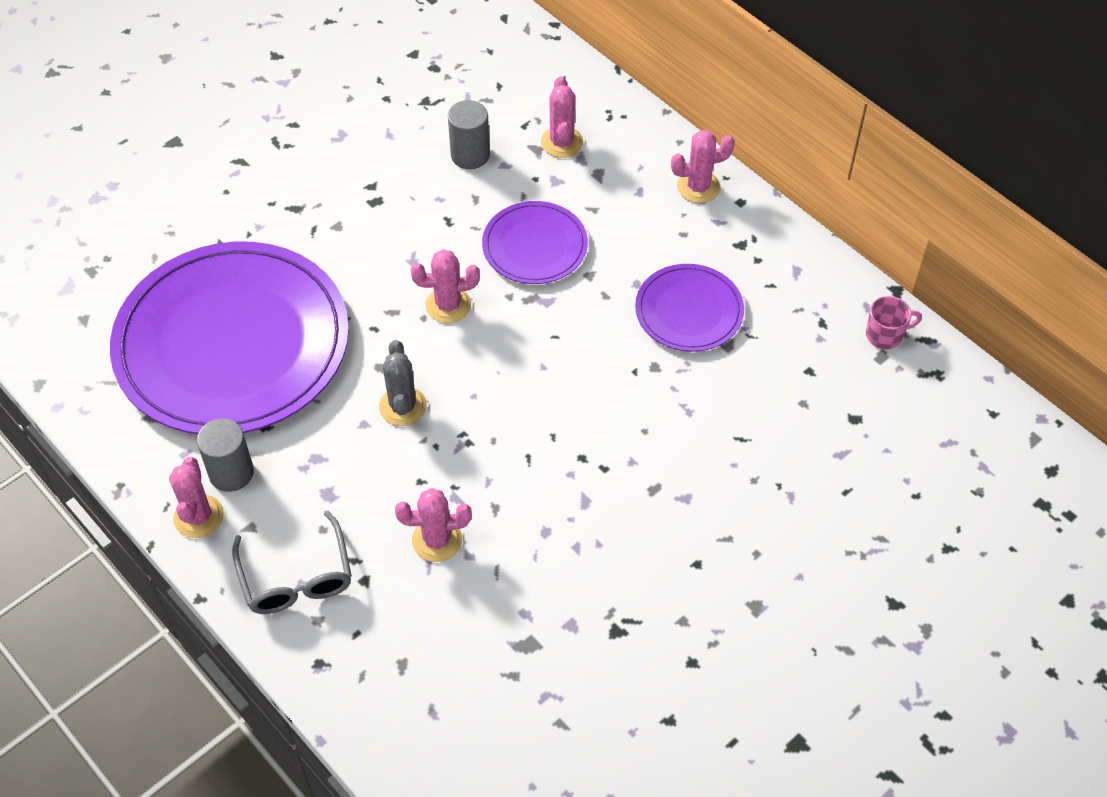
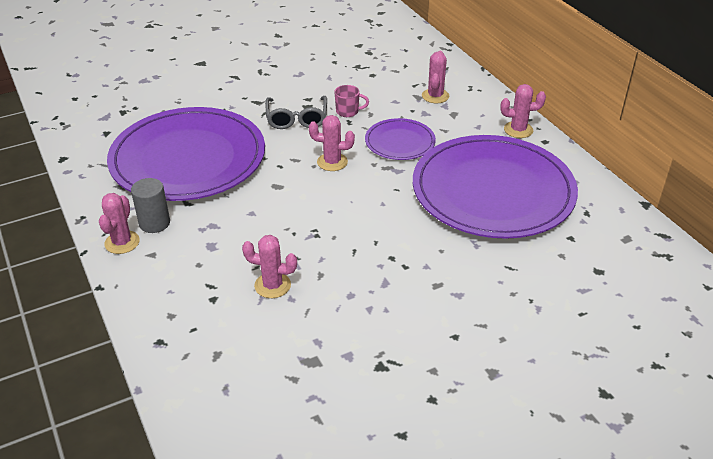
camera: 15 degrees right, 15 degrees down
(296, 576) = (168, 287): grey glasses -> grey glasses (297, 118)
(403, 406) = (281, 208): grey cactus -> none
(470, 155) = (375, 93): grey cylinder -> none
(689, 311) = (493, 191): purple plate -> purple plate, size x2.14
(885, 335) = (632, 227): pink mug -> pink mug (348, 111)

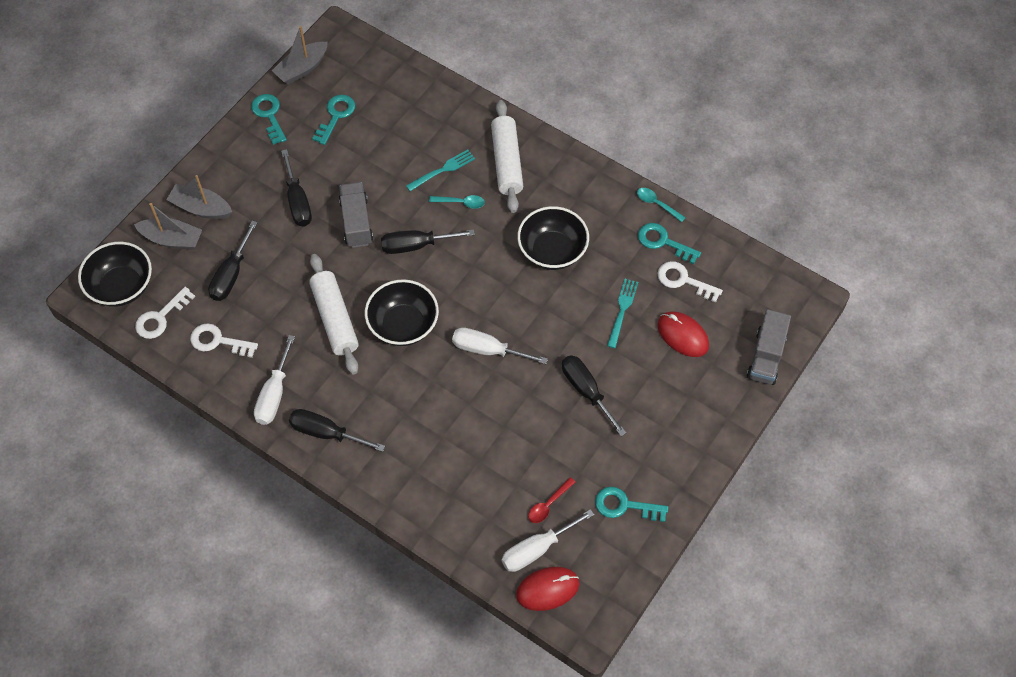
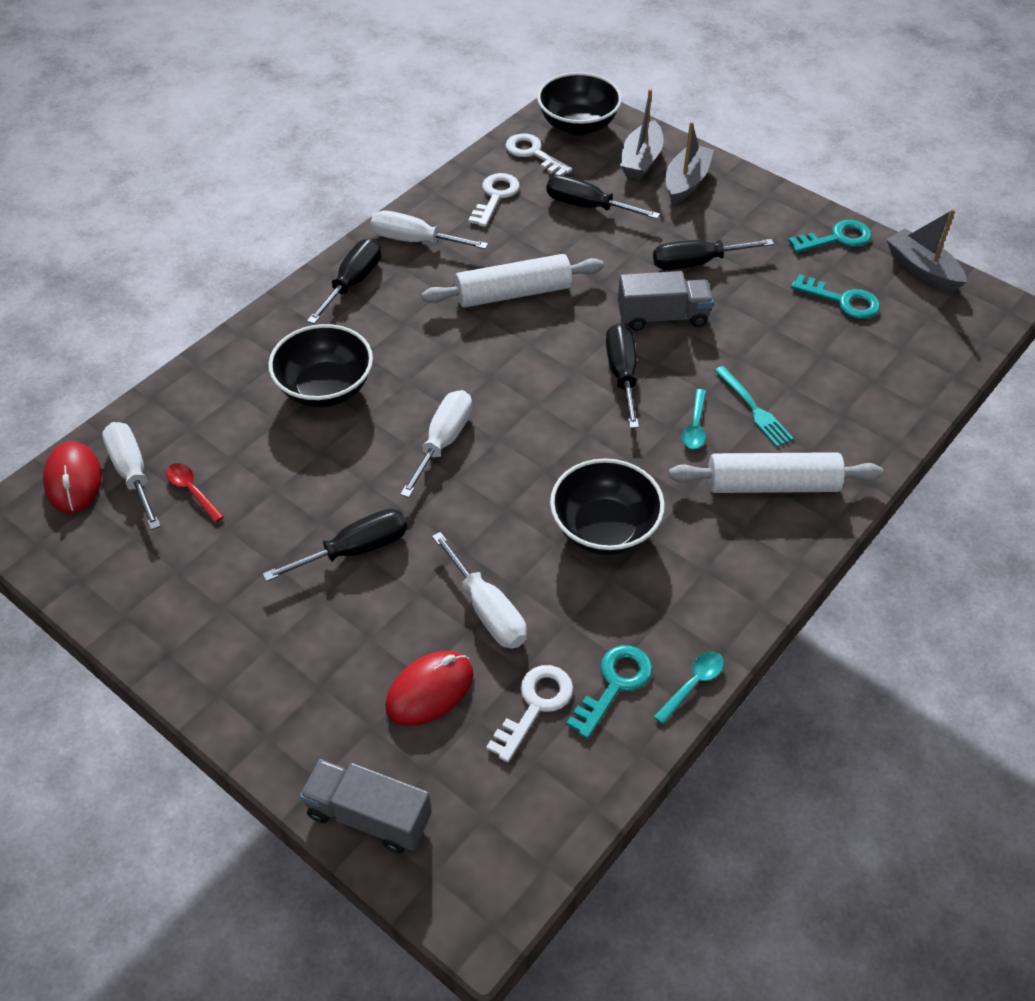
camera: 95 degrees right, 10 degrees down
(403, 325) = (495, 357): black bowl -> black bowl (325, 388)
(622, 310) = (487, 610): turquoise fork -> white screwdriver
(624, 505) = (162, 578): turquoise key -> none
=-=-=
Print the complete listing exactly, apart from any pictures.

# WORKED SOLUTION:
camera: 15 degrees right, 15 degrees down
(296, 576) = (168, 287): grey glasses -> grey glasses (297, 118)
(403, 406) = (281, 208): grey cactus -> none
(470, 155) = (375, 93): grey cylinder -> none
(689, 311) = (493, 191): purple plate -> purple plate, size x2.14
(885, 335) = (632, 227): pink mug -> pink mug (348, 111)

camera: 95 degrees right, 10 degrees down
(403, 325) = (495, 357): black bowl -> black bowl (325, 388)
(622, 310) = (487, 610): turquoise fork -> white screwdriver
(624, 505) = (162, 578): turquoise key -> none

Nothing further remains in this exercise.